• What is required:
Go through the data below and copy each line where the word "Sprühflasche" occurs.

### Dataset records ###

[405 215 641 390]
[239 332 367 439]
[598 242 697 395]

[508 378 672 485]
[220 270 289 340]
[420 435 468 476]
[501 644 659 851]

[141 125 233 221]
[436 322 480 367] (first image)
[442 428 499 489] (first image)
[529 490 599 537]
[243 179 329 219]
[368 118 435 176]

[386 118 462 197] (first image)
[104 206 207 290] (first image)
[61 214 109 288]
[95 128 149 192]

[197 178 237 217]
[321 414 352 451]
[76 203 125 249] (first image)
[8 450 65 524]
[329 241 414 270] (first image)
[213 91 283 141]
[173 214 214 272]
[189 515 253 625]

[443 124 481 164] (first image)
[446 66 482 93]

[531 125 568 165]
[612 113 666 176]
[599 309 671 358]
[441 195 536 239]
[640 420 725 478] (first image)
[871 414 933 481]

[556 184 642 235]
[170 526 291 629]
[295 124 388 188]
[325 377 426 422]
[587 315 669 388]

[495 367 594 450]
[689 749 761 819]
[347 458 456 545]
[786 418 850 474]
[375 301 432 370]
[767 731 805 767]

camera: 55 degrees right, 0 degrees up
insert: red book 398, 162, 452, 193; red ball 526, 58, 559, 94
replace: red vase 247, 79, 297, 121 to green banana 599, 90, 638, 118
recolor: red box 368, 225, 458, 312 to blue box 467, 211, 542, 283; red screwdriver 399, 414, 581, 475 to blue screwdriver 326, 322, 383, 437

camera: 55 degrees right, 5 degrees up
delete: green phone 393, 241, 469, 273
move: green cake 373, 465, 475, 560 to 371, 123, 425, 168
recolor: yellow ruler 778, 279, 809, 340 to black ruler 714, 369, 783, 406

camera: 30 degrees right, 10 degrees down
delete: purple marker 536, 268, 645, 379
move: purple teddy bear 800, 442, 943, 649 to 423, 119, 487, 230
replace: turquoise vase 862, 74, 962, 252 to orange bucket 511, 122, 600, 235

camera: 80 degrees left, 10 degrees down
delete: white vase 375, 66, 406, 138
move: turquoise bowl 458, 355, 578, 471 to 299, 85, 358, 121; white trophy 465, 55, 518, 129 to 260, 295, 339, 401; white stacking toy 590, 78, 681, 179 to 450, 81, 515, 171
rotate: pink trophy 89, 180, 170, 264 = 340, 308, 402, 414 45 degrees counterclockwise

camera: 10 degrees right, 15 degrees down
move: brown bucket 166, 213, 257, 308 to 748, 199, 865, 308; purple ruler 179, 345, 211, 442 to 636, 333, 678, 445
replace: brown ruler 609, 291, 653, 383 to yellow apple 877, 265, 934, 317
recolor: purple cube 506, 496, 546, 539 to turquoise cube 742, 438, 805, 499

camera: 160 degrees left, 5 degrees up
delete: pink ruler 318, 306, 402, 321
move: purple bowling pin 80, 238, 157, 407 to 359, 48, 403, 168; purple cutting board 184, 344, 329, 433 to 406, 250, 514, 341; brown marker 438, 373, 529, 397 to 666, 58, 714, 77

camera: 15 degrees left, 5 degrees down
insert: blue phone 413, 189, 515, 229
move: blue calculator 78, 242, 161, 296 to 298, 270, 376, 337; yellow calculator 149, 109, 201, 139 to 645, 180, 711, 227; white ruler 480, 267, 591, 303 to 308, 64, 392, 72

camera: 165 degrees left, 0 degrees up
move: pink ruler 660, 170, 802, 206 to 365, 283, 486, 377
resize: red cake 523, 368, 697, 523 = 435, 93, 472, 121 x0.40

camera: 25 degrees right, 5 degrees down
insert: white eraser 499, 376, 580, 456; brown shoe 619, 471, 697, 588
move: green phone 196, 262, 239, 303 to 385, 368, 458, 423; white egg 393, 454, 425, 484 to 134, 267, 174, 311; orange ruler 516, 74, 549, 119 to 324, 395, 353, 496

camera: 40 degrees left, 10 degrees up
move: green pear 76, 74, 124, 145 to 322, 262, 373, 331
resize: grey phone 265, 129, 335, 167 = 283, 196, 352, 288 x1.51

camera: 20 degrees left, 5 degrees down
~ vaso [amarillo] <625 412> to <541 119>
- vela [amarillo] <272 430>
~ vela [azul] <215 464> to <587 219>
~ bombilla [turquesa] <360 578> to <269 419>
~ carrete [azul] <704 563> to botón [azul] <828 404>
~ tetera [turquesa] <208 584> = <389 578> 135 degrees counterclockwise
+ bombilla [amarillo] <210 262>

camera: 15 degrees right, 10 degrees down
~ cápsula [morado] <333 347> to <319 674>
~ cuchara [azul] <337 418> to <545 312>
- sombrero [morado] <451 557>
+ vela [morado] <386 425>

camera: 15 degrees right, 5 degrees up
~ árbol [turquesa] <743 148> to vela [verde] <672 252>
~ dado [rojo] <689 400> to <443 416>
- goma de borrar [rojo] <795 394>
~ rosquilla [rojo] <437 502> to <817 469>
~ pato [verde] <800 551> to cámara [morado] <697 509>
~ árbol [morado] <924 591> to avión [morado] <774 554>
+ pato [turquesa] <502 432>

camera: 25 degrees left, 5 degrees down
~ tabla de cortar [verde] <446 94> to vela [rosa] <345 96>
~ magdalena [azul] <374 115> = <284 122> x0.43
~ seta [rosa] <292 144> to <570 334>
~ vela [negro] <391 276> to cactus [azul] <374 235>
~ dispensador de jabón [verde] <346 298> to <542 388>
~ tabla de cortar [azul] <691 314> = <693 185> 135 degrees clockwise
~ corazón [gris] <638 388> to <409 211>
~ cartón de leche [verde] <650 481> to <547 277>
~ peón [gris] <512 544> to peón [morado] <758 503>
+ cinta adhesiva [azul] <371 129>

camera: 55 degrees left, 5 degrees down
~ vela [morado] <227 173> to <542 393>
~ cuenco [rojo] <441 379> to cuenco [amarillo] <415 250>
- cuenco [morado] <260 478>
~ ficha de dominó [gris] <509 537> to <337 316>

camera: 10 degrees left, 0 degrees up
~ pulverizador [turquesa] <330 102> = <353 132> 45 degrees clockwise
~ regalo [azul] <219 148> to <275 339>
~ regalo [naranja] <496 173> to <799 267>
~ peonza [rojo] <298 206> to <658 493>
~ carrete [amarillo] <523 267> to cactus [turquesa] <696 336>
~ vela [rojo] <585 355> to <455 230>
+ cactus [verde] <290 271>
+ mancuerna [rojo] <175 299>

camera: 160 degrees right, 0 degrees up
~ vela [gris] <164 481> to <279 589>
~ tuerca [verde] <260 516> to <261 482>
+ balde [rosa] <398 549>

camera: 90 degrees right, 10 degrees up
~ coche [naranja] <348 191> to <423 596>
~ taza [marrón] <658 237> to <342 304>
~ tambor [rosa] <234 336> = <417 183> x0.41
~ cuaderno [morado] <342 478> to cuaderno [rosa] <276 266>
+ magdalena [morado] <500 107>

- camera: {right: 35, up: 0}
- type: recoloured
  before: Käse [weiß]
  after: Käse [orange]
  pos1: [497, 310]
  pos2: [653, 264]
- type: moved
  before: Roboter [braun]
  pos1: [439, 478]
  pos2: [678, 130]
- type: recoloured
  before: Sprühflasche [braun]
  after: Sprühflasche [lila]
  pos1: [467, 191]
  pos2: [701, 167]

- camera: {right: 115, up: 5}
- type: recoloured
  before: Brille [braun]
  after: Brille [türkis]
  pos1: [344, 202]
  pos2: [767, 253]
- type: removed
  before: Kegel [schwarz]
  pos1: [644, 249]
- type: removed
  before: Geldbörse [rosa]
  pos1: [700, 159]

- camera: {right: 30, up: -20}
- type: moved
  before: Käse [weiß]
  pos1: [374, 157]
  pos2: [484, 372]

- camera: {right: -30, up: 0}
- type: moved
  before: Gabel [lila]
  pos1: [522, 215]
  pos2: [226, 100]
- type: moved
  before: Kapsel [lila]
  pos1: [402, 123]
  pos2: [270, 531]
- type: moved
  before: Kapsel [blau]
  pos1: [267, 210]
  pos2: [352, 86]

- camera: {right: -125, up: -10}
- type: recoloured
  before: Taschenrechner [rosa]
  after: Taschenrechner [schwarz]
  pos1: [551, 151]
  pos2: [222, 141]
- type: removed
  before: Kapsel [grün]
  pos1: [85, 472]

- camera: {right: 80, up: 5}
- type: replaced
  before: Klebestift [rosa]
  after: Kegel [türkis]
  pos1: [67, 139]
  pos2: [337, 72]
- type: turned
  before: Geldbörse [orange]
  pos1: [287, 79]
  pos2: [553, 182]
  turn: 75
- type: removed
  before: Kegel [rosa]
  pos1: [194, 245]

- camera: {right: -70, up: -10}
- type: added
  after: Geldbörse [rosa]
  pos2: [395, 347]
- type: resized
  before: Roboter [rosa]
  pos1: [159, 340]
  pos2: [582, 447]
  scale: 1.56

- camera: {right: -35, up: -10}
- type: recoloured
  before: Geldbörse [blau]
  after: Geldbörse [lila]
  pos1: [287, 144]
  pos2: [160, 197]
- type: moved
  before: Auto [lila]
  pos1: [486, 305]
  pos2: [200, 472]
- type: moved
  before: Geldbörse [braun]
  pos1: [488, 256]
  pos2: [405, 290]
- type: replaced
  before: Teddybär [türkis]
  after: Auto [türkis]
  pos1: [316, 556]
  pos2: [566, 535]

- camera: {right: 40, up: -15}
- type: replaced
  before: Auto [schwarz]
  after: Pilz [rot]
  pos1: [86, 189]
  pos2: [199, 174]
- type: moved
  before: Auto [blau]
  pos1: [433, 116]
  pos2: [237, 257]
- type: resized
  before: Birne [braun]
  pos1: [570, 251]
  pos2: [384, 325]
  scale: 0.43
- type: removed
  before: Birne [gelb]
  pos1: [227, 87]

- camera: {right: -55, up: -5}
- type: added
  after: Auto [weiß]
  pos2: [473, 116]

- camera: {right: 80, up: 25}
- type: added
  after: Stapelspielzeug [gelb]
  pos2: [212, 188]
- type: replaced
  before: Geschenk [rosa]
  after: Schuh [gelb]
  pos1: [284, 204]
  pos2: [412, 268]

###

• Answer to this problem:
  before: Sprühflasche [braun]
  after: Sprühflasche [lila]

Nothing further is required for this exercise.